**Exercise details:**
For the entries that follow, produce an exact copy with no pictures in it.

*** Opening Provided data ***

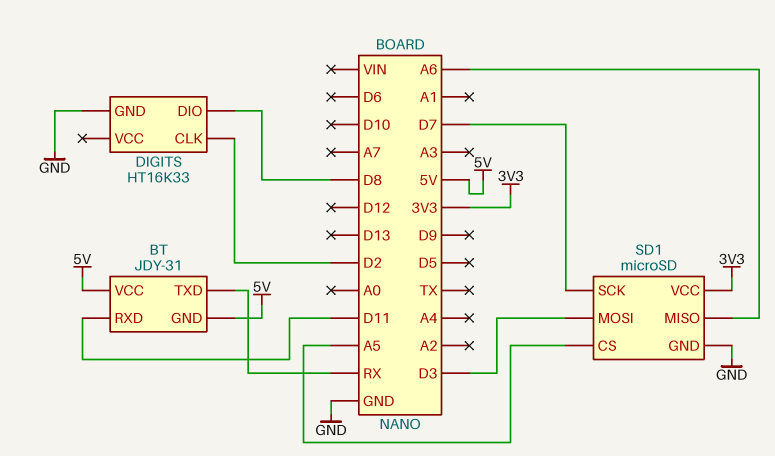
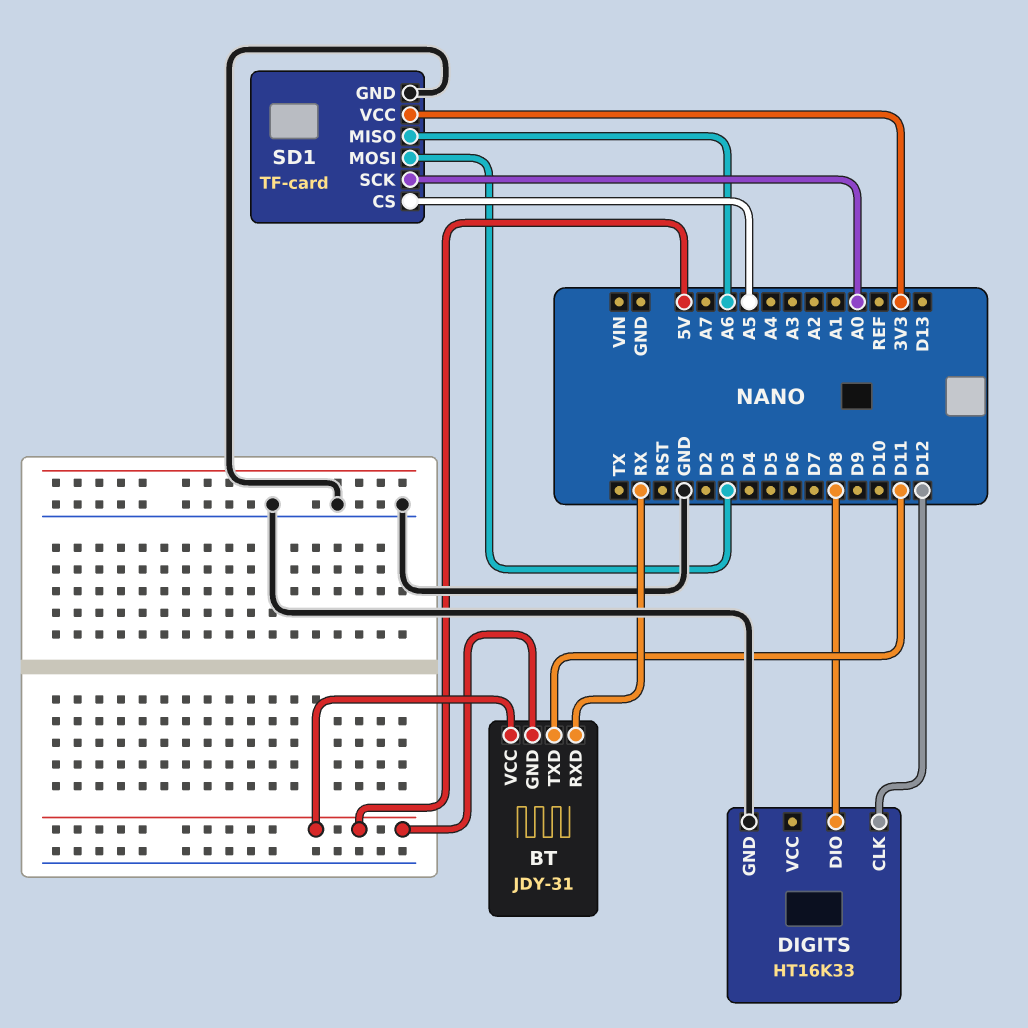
BT pin RXD: D11 -> RX
BT pin TXD: RX -> D11
DIGITS pin CLK: D2 -> D12
SD1: microSD -> TF-card
SD1 pin SCK: D7 -> A0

*** Closing Provided data ***

**Finished exercise:**
BT pin RXD: D11 -> RX
BT pin TXD: RX -> D11
DIGITS pin CLK: D2 -> D12
SD1: microSD -> TF-card
SD1 pin SCK: D7 -> A0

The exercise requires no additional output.